- WORK TO BE COMPLETED:
All entries below must be given again exactly as they stand.
☆ ☆ ☆ ☆
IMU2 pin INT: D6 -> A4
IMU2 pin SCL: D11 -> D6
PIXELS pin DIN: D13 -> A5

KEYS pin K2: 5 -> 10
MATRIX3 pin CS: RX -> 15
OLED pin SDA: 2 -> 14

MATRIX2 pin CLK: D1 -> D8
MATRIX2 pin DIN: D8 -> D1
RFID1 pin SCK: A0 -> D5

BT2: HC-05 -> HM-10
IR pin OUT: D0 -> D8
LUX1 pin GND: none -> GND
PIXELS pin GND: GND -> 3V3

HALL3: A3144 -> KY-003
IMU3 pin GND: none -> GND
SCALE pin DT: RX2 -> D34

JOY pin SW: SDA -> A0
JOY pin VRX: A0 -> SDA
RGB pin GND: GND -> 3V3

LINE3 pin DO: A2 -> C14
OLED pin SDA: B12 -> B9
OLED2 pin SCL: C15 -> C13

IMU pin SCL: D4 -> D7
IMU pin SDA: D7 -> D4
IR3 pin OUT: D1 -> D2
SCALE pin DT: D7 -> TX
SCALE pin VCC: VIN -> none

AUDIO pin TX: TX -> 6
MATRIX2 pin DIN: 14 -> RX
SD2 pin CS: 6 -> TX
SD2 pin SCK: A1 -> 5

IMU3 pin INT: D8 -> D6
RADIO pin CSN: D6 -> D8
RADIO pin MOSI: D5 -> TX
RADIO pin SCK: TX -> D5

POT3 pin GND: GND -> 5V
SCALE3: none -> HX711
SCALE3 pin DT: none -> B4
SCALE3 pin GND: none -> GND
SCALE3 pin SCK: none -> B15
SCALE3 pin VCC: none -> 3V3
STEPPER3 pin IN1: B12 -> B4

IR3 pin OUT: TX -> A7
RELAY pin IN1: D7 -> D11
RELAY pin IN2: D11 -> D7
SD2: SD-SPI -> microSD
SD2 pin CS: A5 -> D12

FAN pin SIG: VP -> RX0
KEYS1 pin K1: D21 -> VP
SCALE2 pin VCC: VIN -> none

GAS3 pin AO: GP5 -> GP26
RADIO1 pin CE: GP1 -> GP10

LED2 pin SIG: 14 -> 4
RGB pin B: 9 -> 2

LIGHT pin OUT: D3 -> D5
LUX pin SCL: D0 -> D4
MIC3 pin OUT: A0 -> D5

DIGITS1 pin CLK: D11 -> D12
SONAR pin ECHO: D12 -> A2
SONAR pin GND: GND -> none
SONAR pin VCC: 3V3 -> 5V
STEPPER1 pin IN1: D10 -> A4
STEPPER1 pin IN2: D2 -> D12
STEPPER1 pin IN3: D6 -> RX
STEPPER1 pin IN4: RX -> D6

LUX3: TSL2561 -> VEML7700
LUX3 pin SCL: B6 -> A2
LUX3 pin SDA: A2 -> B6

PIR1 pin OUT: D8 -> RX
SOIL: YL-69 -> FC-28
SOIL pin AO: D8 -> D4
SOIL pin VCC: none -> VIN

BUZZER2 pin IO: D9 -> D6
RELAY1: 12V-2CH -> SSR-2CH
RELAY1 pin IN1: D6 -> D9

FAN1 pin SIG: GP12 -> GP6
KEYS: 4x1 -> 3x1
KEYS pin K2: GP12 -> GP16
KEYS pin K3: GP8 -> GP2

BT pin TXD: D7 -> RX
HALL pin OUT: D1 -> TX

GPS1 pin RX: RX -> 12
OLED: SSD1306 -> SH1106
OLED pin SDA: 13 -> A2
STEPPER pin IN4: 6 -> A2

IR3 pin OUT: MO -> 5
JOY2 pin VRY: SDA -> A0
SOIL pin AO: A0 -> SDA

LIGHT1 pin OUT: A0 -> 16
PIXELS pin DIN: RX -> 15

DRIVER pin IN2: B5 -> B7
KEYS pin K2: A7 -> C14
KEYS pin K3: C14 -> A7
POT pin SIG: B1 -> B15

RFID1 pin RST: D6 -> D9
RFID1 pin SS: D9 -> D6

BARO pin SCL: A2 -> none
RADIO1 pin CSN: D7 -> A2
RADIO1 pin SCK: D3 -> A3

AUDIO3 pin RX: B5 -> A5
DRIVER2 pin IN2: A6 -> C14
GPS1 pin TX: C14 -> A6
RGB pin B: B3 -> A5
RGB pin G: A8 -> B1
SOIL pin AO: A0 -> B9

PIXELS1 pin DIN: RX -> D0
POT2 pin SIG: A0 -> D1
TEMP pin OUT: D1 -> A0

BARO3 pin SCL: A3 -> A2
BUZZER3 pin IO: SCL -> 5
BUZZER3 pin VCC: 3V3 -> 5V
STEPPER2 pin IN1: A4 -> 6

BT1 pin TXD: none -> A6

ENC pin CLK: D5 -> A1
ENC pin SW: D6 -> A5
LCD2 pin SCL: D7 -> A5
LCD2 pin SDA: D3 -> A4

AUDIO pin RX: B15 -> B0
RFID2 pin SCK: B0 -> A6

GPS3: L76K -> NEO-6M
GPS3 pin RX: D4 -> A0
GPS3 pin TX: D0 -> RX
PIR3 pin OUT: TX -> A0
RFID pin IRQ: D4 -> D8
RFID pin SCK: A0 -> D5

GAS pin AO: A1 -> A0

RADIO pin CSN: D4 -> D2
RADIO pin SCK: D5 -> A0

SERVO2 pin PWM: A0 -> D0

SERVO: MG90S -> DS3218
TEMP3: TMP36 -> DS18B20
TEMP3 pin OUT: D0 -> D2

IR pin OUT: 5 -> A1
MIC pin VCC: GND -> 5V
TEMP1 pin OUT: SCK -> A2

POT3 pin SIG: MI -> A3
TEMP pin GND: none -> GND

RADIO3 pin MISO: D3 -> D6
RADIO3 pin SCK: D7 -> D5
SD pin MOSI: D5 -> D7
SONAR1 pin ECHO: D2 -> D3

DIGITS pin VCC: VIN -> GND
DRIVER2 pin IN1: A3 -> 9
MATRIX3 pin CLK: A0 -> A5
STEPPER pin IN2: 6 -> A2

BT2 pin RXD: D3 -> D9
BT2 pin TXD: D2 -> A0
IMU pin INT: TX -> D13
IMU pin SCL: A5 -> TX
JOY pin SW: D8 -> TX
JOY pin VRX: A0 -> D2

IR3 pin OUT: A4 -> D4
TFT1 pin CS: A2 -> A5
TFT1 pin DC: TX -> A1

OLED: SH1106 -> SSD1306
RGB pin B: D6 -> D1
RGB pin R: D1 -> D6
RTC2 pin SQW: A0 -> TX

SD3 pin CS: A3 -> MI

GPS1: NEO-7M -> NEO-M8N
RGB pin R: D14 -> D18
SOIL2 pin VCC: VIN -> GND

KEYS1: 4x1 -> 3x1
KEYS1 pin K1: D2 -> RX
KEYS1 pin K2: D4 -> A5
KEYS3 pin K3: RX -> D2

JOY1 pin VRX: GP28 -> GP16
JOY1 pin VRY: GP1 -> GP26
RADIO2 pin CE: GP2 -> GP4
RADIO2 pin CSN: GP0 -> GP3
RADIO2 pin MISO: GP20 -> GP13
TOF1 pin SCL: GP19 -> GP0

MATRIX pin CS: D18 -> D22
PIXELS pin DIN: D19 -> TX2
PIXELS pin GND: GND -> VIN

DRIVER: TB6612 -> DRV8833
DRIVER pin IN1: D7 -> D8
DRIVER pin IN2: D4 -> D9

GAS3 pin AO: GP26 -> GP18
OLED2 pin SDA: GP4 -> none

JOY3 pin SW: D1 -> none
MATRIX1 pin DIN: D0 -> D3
☆ ☆ ☆ ☆
- YOUR SOLUTION:
IMU2 pin INT: D6 -> A4
IMU2 pin SCL: D11 -> D6
PIXELS pin DIN: D13 -> A5

KEYS pin K2: 5 -> 10
MATRIX3 pin CS: RX -> 15
OLED pin SDA: 2 -> 14

MATRIX2 pin CLK: D1 -> D8
MATRIX2 pin DIN: D8 -> D1
RFID1 pin SCK: A0 -> D5

BT2: HC-05 -> HM-10
IR pin OUT: D0 -> D8
LUX1 pin GND: none -> GND
PIXELS pin GND: GND -> 3V3

HALL3: A3144 -> KY-003
IMU3 pin GND: none -> GND
SCALE pin DT: RX2 -> D34

JOY pin SW: SDA -> A0
JOY pin VRX: A0 -> SDA
RGB pin GND: GND -> 3V3

LINE3 pin DO: A2 -> C14
OLED pin SDA: B12 -> B9
OLED2 pin SCL: C15 -> C13

IMU pin SCL: D4 -> D7
IMU pin SDA: D7 -> D4
IR3 pin OUT: D1 -> D2
SCALE pin DT: D7 -> TX
SCALE pin VCC: VIN -> none

AUDIO pin TX: TX -> 6
MATRIX2 pin DIN: 14 -> RX
SD2 pin CS: 6 -> TX
SD2 pin SCK: A1 -> 5

IMU3 pin INT: D8 -> D6
RADIO pin CSN: D6 -> D8
RADIO pin MOSI: D5 -> TX
RADIO pin SCK: TX -> D5

POT3 pin GND: GND -> 5V
SCALE3: none -> HX711
SCALE3 pin DT: none -> B4
SCALE3 pin GND: none -> GND
SCALE3 pin SCK: none -> B15
SCALE3 pin VCC: none -> 3V3
STEPPER3 pin IN1: B12 -> B4

IR3 pin OUT: TX -> A7
RELAY pin IN1: D7 -> D11
RELAY pin IN2: D11 -> D7
SD2: SD-SPI -> microSD
SD2 pin CS: A5 -> D12

FAN pin SIG: VP -> RX0
KEYS1 pin K1: D21 -> VP
SCALE2 pin VCC: VIN -> none

GAS3 pin AO: GP5 -> GP26
RADIO1 pin CE: GP1 -> GP10

LED2 pin SIG: 14 -> 4
RGB pin B: 9 -> 2

LIGHT pin OUT: D3 -> D5
LUX pin SCL: D0 -> D4
MIC3 pin OUT: A0 -> D5

DIGITS1 pin CLK: D11 -> D12
SONAR pin ECHO: D12 -> A2
SONAR pin GND: GND -> none
SONAR pin VCC: 3V3 -> 5V
STEPPER1 pin IN1: D10 -> A4
STEPPER1 pin IN2: D2 -> D12
STEPPER1 pin IN3: D6 -> RX
STEPPER1 pin IN4: RX -> D6

LUX3: TSL2561 -> VEML7700
LUX3 pin SCL: B6 -> A2
LUX3 pin SDA: A2 -> B6

PIR1 pin OUT: D8 -> RX
SOIL: YL-69 -> FC-28
SOIL pin AO: D8 -> D4
SOIL pin VCC: none -> VIN

BUZZER2 pin IO: D9 -> D6
RELAY1: 12V-2CH -> SSR-2CH
RELAY1 pin IN1: D6 -> D9

FAN1 pin SIG: GP12 -> GP6
KEYS: 4x1 -> 3x1
KEYS pin K2: GP12 -> GP16
KEYS pin K3: GP8 -> GP2

BT pin TXD: D7 -> RX
HALL pin OUT: D1 -> TX

GPS1 pin RX: RX -> 12
OLED: SSD1306 -> SH1106
OLED pin SDA: 13 -> A2
STEPPER pin IN4: 6 -> A2

IR3 pin OUT: MO -> 5
JOY2 pin VRY: SDA -> A0
SOIL pin AO: A0 -> SDA

LIGHT1 pin OUT: A0 -> 16
PIXELS pin DIN: RX -> 15

DRIVER pin IN2: B5 -> B7
KEYS pin K2: A7 -> C14
KEYS pin K3: C14 -> A7
POT pin SIG: B1 -> B15

RFID1 pin RST: D6 -> D9
RFID1 pin SS: D9 -> D6

BARO pin SCL: A2 -> none
RADIO1 pin CSN: D7 -> A2
RADIO1 pin SCK: D3 -> A3

AUDIO3 pin RX: B5 -> A5
DRIVER2 pin IN2: A6 -> C14
GPS1 pin TX: C14 -> A6
RGB pin B: B3 -> A5
RGB pin G: A8 -> B1
SOIL pin AO: A0 -> B9

PIXELS1 pin DIN: RX -> D0
POT2 pin SIG: A0 -> D1
TEMP pin OUT: D1 -> A0

BARO3 pin SCL: A3 -> A2
BUZZER3 pin IO: SCL -> 5
BUZZER3 pin VCC: 3V3 -> 5V
STEPPER2 pin IN1: A4 -> 6

BT1 pin TXD: none -> A6

ENC pin CLK: D5 -> A1
ENC pin SW: D6 -> A5
LCD2 pin SCL: D7 -> A5
LCD2 pin SDA: D3 -> A4

AUDIO pin RX: B15 -> B0
RFID2 pin SCK: B0 -> A6

GPS3: L76K -> NEO-6M
GPS3 pin RX: D4 -> A0
GPS3 pin TX: D0 -> RX
PIR3 pin OUT: TX -> A0
RFID pin IRQ: D4 -> D8
RFID pin SCK: A0 -> D5

GAS pin AO: A1 -> A0

RADIO pin CSN: D4 -> D2
RADIO pin SCK: D5 -> A0

SERVO2 pin PWM: A0 -> D0

SERVO: MG90S -> DS3218
TEMP3: TMP36 -> DS18B20
TEMP3 pin OUT: D0 -> D2

IR pin OUT: 5 -> A1
MIC pin VCC: GND -> 5V
TEMP1 pin OUT: SCK -> A2

POT3 pin SIG: MI -> A3
TEMP pin GND: none -> GND

RADIO3 pin MISO: D3 -> D6
RADIO3 pin SCK: D7 -> D5
SD pin MOSI: D5 -> D7
SONAR1 pin ECHO: D2 -> D3

DIGITS pin VCC: VIN -> GND
DRIVER2 pin IN1: A3 -> 9
MATRIX3 pin CLK: A0 -> A5
STEPPER pin IN2: 6 -> A2

BT2 pin RXD: D3 -> D9
BT2 pin TXD: D2 -> A0
IMU pin INT: TX -> D13
IMU pin SCL: A5 -> TX
JOY pin SW: D8 -> TX
JOY pin VRX: A0 -> D2

IR3 pin OUT: A4 -> D4
TFT1 pin CS: A2 -> A5
TFT1 pin DC: TX -> A1

OLED: SH1106 -> SSD1306
RGB pin B: D6 -> D1
RGB pin R: D1 -> D6
RTC2 pin SQW: A0 -> TX

SD3 pin CS: A3 -> MI

GPS1: NEO-7M -> NEO-M8N
RGB pin R: D14 -> D18
SOIL2 pin VCC: VIN -> GND

KEYS1: 4x1 -> 3x1
KEYS1 pin K1: D2 -> RX
KEYS1 pin K2: D4 -> A5
KEYS3 pin K3: RX -> D2

JOY1 pin VRX: GP28 -> GP16
JOY1 pin VRY: GP1 -> GP26
RADIO2 pin CE: GP2 -> GP4
RADIO2 pin CSN: GP0 -> GP3
RADIO2 pin MISO: GP20 -> GP13
TOF1 pin SCL: GP19 -> GP0

MATRIX pin CS: D18 -> D22
PIXELS pin DIN: D19 -> TX2
PIXELS pin GND: GND -> VIN

DRIVER: TB6612 -> DRV8833
DRIVER pin IN1: D7 -> D8
DRIVER pin IN2: D4 -> D9

GAS3 pin AO: GP26 -> GP18
OLED2 pin SDA: GP4 -> none

JOY3 pin SW: D1 -> none
MATRIX1 pin DIN: D0 -> D3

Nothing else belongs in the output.